--- TASK DESCRIPTION ---
The lines from the first line of the entries through the line containing "BAT201: 3V (plus" are to be repeated exactly, with both of those lines included.

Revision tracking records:
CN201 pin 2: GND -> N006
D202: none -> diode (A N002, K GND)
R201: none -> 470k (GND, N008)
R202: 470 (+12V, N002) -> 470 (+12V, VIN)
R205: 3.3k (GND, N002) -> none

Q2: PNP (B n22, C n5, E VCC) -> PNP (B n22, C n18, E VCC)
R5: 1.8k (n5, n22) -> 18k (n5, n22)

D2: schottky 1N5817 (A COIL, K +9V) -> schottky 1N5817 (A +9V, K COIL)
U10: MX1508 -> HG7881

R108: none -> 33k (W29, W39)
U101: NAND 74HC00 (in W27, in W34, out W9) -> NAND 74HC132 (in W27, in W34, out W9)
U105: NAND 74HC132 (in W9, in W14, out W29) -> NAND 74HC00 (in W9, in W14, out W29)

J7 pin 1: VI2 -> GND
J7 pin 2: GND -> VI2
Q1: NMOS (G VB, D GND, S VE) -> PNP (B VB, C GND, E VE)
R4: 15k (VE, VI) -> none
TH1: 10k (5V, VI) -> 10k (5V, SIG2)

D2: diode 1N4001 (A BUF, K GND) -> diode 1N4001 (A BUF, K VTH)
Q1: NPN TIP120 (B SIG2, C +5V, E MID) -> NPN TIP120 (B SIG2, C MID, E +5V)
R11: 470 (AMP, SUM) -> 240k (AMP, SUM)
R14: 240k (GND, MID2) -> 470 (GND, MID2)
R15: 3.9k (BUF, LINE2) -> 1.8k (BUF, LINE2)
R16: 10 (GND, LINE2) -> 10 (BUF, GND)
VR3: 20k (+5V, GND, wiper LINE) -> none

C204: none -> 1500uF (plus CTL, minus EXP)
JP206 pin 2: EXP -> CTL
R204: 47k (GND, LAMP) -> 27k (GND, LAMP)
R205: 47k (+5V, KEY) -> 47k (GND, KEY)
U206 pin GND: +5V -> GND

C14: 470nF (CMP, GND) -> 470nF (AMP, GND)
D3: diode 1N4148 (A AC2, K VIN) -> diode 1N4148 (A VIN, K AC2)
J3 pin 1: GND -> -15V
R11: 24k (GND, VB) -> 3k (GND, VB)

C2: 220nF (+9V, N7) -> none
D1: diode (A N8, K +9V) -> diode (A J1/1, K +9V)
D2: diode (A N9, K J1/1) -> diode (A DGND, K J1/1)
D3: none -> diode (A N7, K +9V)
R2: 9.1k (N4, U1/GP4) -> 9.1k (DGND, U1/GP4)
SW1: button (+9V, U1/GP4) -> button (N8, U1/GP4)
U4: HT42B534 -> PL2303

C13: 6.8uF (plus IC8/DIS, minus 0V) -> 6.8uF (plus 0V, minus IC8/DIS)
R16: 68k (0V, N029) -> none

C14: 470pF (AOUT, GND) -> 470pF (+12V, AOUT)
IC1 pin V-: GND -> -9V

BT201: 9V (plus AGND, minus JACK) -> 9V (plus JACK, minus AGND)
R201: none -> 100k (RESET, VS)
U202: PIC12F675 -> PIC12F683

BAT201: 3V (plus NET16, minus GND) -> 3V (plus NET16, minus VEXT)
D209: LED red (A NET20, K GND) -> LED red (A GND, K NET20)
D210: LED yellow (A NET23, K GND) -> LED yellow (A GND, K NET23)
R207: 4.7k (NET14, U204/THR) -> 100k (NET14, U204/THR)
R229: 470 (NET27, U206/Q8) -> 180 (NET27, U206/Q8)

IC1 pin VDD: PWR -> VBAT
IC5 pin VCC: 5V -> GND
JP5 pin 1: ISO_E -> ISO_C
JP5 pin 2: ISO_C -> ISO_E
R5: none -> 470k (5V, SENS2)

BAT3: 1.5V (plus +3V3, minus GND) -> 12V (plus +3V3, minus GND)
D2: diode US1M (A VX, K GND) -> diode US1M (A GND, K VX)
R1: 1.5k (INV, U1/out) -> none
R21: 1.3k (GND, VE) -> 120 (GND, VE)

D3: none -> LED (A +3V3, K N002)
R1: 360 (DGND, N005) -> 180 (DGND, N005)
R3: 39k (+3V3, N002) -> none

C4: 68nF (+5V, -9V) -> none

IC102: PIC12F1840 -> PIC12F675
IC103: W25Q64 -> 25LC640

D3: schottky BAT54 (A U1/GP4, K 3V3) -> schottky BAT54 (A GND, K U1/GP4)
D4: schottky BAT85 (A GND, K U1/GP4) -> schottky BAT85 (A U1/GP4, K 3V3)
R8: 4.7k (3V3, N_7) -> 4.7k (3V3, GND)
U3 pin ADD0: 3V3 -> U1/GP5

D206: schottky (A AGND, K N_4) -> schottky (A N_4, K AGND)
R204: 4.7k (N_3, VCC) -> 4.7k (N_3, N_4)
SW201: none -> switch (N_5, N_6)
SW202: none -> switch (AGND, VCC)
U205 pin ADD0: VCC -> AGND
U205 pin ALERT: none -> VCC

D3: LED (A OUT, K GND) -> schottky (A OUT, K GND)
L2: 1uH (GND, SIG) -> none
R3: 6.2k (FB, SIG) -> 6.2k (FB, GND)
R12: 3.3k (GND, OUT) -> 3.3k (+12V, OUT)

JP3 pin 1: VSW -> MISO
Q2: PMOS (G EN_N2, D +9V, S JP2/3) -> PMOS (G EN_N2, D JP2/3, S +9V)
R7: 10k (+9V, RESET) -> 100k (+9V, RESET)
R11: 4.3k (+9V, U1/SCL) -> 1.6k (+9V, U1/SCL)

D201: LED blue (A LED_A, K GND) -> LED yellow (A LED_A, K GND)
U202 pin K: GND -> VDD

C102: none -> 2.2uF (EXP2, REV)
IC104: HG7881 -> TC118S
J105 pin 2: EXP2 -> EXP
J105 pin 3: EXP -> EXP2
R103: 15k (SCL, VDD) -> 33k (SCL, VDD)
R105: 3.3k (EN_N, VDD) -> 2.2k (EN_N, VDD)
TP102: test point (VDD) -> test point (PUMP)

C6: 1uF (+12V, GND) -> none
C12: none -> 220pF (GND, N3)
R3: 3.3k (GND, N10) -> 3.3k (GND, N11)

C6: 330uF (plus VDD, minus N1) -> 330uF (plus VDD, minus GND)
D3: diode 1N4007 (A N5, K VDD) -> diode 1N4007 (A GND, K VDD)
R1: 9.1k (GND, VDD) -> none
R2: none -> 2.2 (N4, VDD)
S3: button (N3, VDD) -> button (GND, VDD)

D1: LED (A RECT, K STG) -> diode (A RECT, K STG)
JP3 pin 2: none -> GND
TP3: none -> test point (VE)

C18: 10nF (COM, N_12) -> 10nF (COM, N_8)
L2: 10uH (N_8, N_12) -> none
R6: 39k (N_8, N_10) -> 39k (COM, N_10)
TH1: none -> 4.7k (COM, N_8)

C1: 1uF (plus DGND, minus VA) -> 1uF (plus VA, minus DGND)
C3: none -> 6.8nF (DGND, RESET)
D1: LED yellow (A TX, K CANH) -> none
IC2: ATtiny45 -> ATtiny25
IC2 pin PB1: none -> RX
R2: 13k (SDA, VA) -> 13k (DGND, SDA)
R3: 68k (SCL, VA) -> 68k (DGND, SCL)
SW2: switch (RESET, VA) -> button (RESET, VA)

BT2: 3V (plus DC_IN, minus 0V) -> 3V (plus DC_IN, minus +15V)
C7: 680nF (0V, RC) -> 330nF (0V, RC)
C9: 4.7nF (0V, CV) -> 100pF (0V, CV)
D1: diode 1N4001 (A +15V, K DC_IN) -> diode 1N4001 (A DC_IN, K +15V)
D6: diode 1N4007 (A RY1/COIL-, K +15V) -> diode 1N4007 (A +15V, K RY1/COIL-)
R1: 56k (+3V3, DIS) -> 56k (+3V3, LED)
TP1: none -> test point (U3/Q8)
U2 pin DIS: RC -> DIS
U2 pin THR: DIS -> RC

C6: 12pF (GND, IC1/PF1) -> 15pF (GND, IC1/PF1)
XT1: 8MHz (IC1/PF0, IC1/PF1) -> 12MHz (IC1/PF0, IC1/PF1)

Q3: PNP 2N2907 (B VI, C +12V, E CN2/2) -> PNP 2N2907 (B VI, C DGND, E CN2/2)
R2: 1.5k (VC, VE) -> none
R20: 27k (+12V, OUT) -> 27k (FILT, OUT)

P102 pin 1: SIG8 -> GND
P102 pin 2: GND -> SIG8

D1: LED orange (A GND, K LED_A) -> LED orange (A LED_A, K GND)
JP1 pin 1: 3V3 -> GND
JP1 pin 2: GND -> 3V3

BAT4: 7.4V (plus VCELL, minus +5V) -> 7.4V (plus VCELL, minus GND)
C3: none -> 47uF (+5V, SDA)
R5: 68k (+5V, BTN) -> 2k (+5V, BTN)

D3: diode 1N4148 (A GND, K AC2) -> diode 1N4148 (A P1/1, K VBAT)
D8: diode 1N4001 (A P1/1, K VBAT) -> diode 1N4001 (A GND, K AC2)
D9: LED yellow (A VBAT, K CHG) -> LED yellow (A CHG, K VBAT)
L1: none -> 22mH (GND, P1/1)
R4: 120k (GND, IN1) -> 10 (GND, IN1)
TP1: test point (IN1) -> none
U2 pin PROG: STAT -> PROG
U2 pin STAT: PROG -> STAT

--- EXERCISE SOLUTION ---
CN201 pin 2: GND -> N006
D202: none -> diode (A N002, K GND)
R201: none -> 470k (GND, N008)
R202: 470 (+12V, N002) -> 470 (+12V, VIN)
R205: 3.3k (GND, N002) -> none

Q2: PNP (B n22, C n5, E VCC) -> PNP (B n22, C n18, E VCC)
R5: 1.8k (n5, n22) -> 18k (n5, n22)

D2: schottky 1N5817 (A COIL, K +9V) -> schottky 1N5817 (A +9V, K COIL)
U10: MX1508 -> HG7881

R108: none -> 33k (W29, W39)
U101: NAND 74HC00 (in W27, in W34, out W9) -> NAND 74HC132 (in W27, in W34, out W9)
U105: NAND 74HC132 (in W9, in W14, out W29) -> NAND 74HC00 (in W9, in W14, out W29)

J7 pin 1: VI2 -> GND
J7 pin 2: GND -> VI2
Q1: NMOS (G VB, D GND, S VE) -> PNP (B VB, C GND, E VE)
R4: 15k (VE, VI) -> none
TH1: 10k (5V, VI) -> 10k (5V, SIG2)

D2: diode 1N4001 (A BUF, K GND) -> diode 1N4001 (A BUF, K VTH)
Q1: NPN TIP120 (B SIG2, C +5V, E MID) -> NPN TIP120 (B SIG2, C MID, E +5V)
R11: 470 (AMP, SUM) -> 240k (AMP, SUM)
R14: 240k (GND, MID2) -> 470 (GND, MID2)
R15: 3.9k (BUF, LINE2) -> 1.8k (BUF, LINE2)
R16: 10 (GND, LINE2) -> 10 (BUF, GND)
VR3: 20k (+5V, GND, wiper LINE) -> none

C204: none -> 1500uF (plus CTL, minus EXP)
JP206 pin 2: EXP -> CTL
R204: 47k (GND, LAMP) -> 27k (GND, LAMP)
R205: 47k (+5V, KEY) -> 47k (GND, KEY)
U206 pin GND: +5V -> GND

C14: 470nF (CMP, GND) -> 470nF (AMP, GND)
D3: diode 1N4148 (A AC2, K VIN) -> diode 1N4148 (A VIN, K AC2)
J3 pin 1: GND -> -15V
R11: 24k (GND, VB) -> 3k (GND, VB)

C2: 220nF (+9V, N7) -> none
D1: diode (A N8, K +9V) -> diode (A J1/1, K +9V)
D2: diode (A N9, K J1/1) -> diode (A DGND, K J1/1)
D3: none -> diode (A N7, K +9V)
R2: 9.1k (N4, U1/GP4) -> 9.1k (DGND, U1/GP4)
SW1: button (+9V, U1/GP4) -> button (N8, U1/GP4)
U4: HT42B534 -> PL2303

C13: 6.8uF (plus IC8/DIS, minus 0V) -> 6.8uF (plus 0V, minus IC8/DIS)
R16: 68k (0V, N029) -> none

C14: 470pF (AOUT, GND) -> 470pF (+12V, AOUT)
IC1 pin V-: GND -> -9V

BT201: 9V (plus AGND, minus JACK) -> 9V (plus JACK, minus AGND)
R201: none -> 100k (RESET, VS)
U202: PIC12F675 -> PIC12F683

BAT201: 3V (plus NET16, minus GND) -> 3V (plus NET16, minus VEXT)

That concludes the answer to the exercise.